▶ _Data extract_
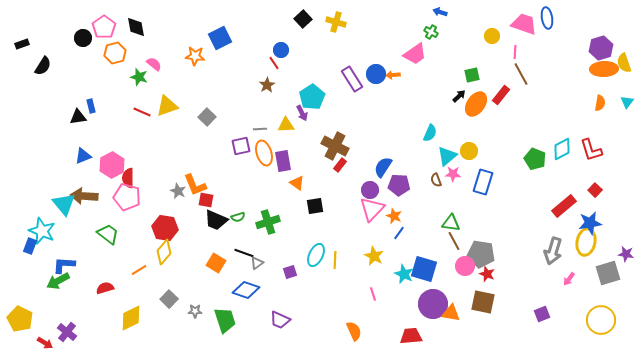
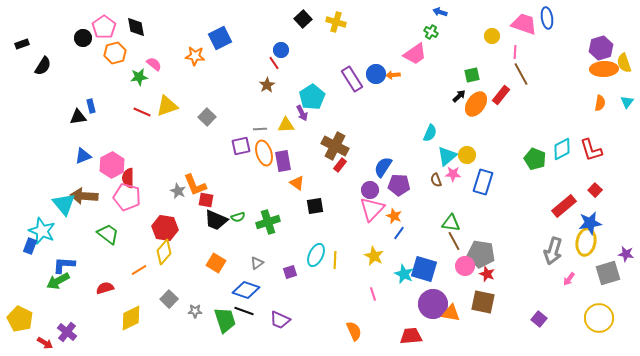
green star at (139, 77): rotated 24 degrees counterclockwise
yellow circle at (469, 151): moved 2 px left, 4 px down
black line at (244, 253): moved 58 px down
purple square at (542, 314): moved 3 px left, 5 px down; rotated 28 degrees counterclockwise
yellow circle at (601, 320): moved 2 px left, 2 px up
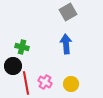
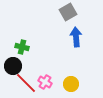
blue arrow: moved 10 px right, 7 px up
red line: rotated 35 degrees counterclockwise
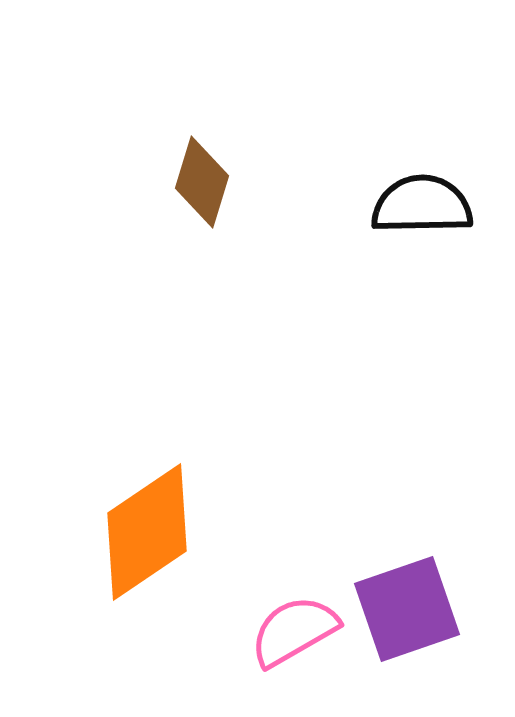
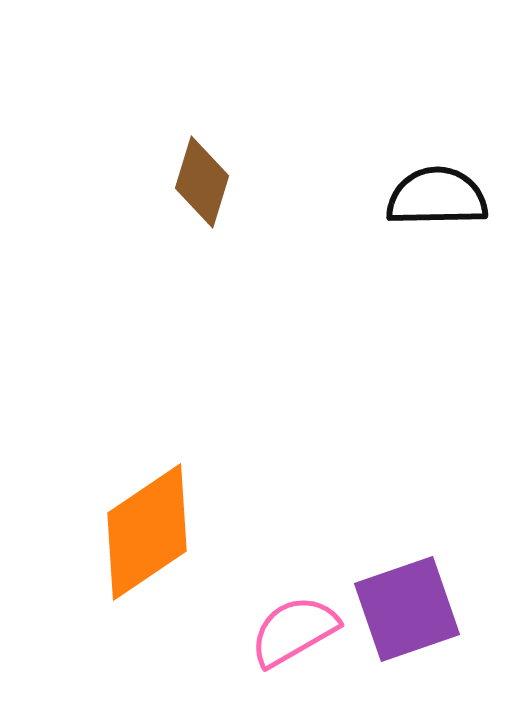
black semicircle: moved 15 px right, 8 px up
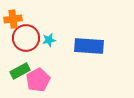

---

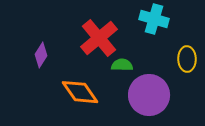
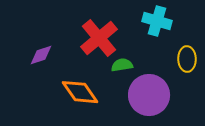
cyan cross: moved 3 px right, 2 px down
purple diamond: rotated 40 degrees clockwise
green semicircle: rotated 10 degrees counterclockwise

---

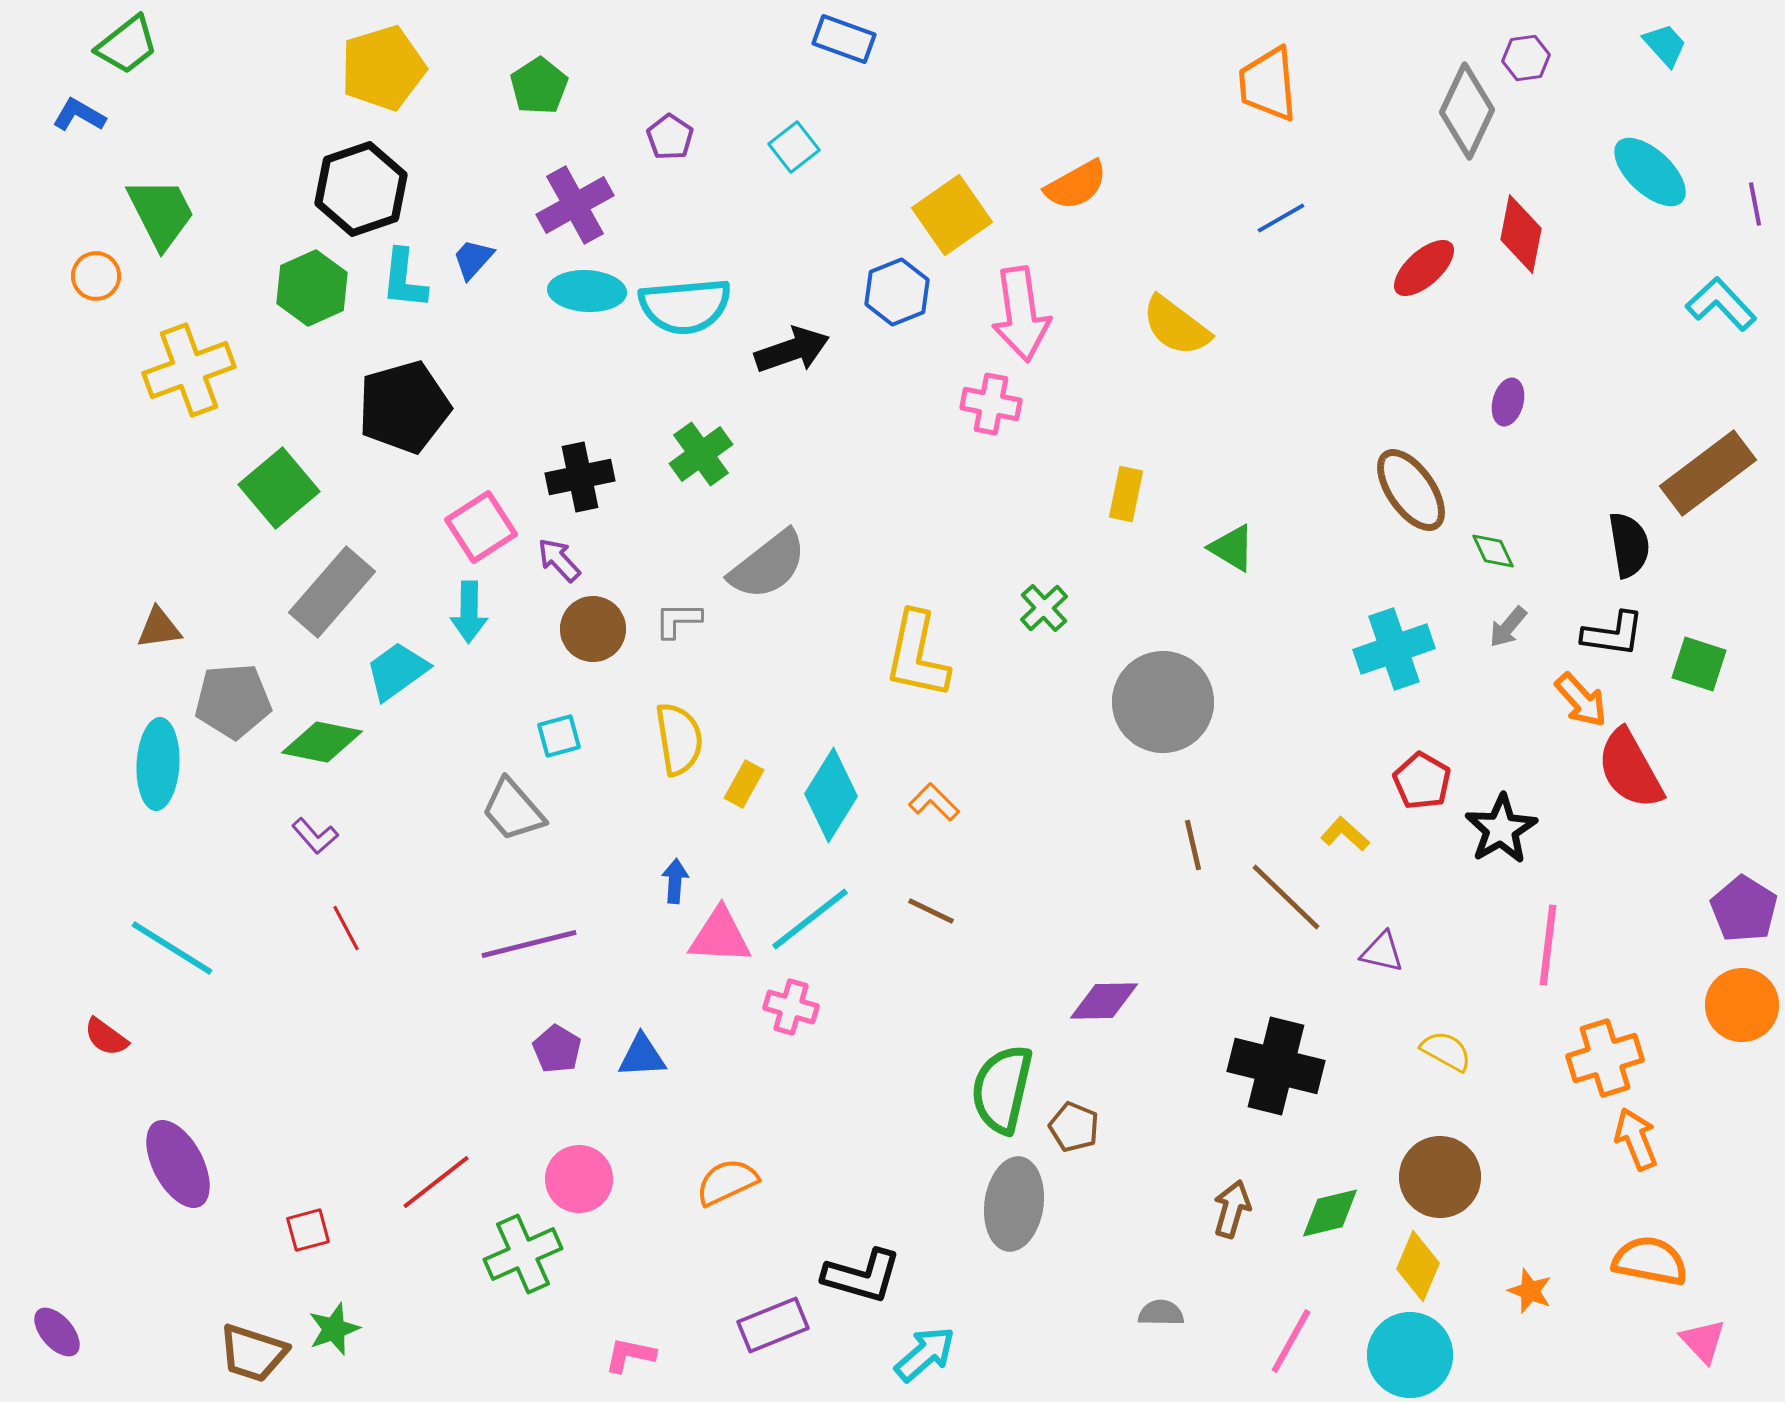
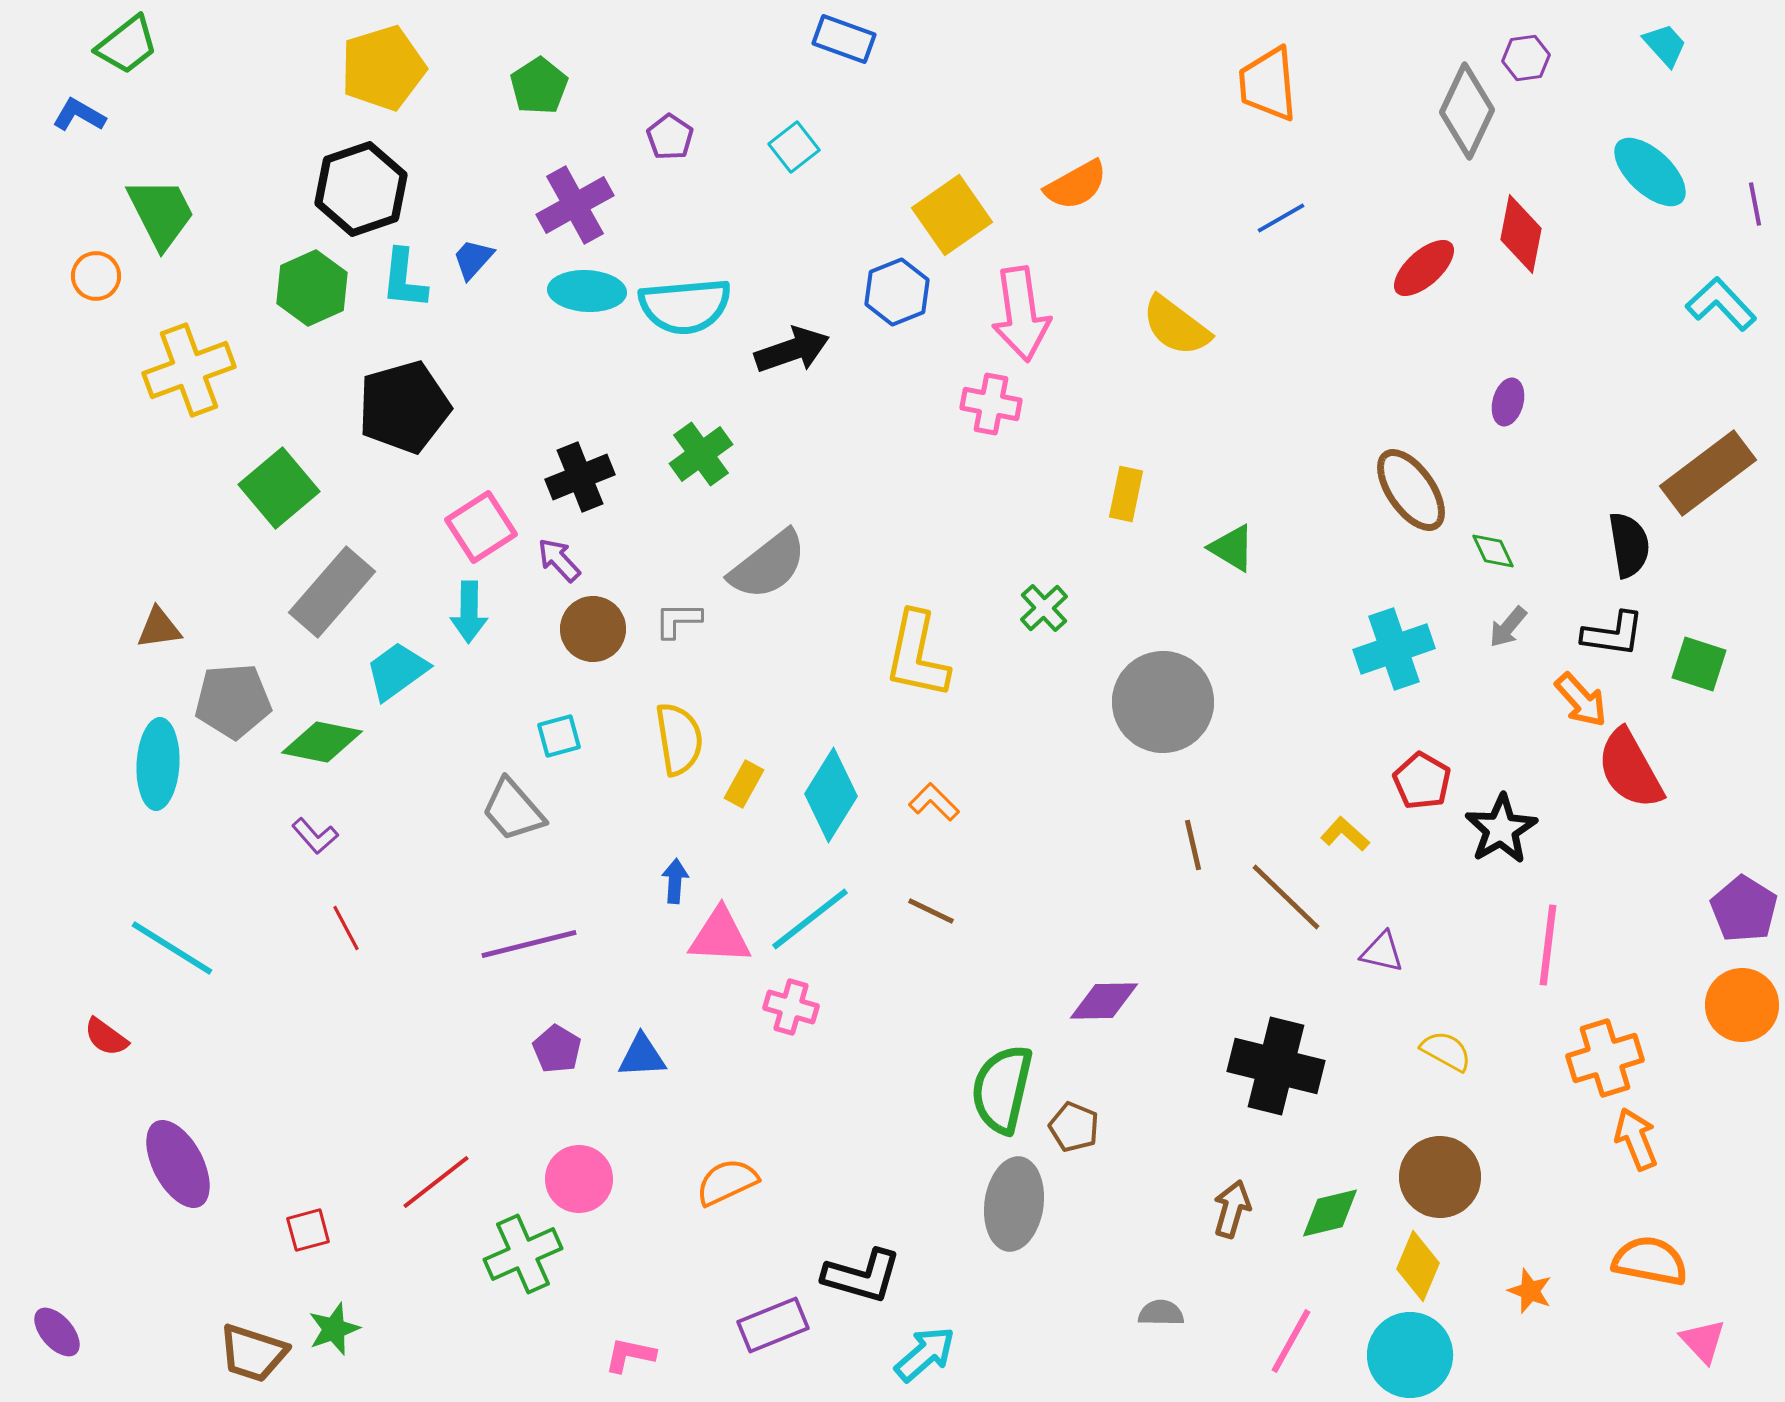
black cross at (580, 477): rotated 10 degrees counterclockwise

▶ _What this task involves_
Output should consist of the lines above from the one with "yellow circle at (469, 151): moved" down to the one with "black semicircle: moved 15 px right, 8 px up", exact and without pictures.

▶ _Response to this task_
yellow circle at (469, 151): moved 2 px left, 4 px down
black line at (244, 253): moved 58 px down
purple square at (542, 314): moved 3 px left, 5 px down; rotated 28 degrees counterclockwise
yellow circle at (601, 320): moved 2 px left, 2 px up
blue arrow: moved 10 px right, 7 px up
red line: rotated 35 degrees counterclockwise
black semicircle: moved 15 px right, 8 px up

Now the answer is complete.